(Object change descriptions)
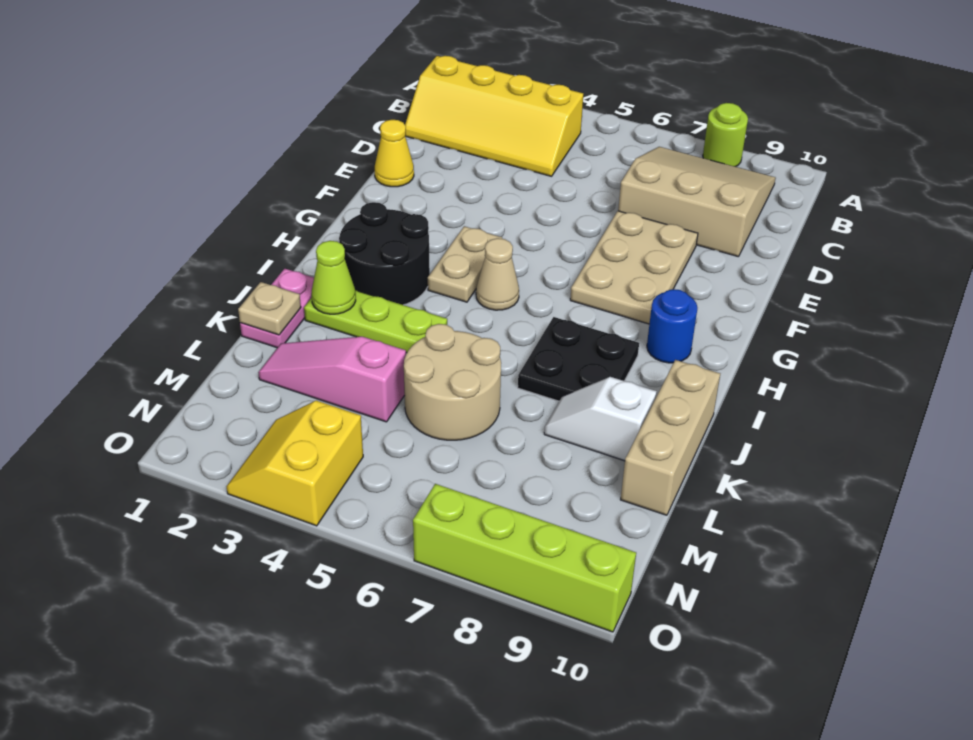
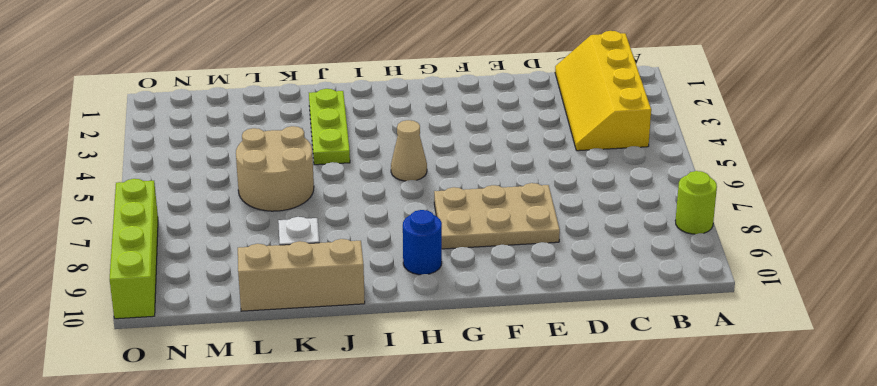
none -> tan 3x3 slope [618,147,776,257]
none -> yellow 1x1 cone [375,120,414,187]
none -> tan 1x2 plate [428,226,502,302]

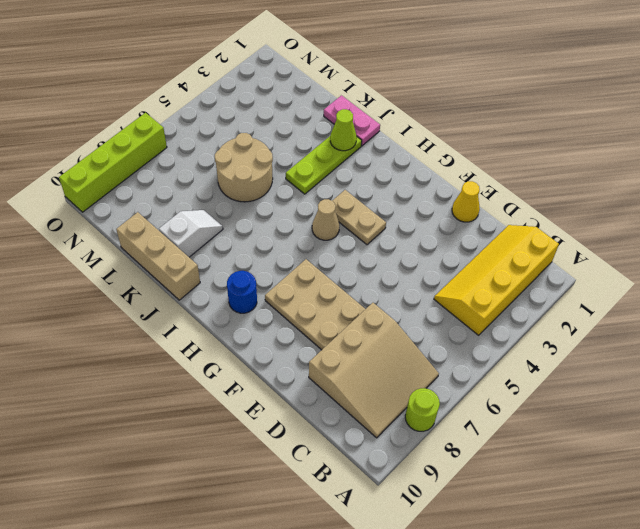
none -> black 2x2 round brick [339,202,430,305]
none -> black 2x2 plate [518,317,639,401]
none -> pink 1x3 slope [258,337,406,422]

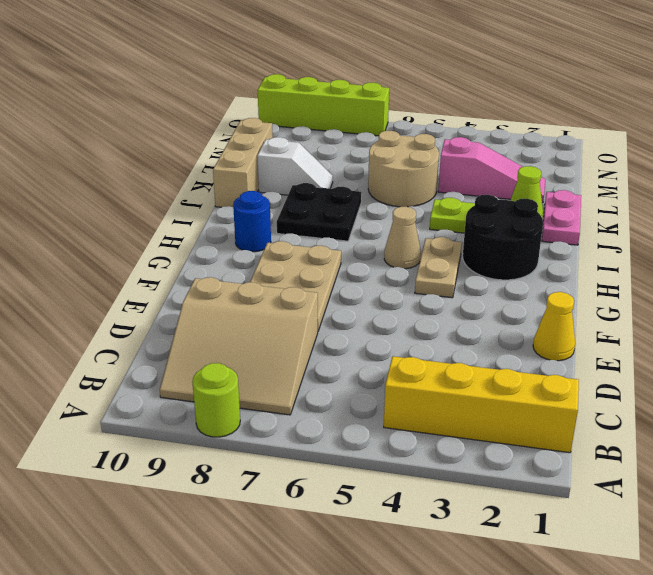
none -> yellow 2x2 slope [226,401,363,526]
none -> tan 1x1 plate [238,282,301,335]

→ What the task asks
Would you please copy every line in the data that contains the word "yellow"?

→ Written solution
none -> yellow 1x1 cone [375,120,414,187]
none -> yellow 2x2 slope [226,401,363,526]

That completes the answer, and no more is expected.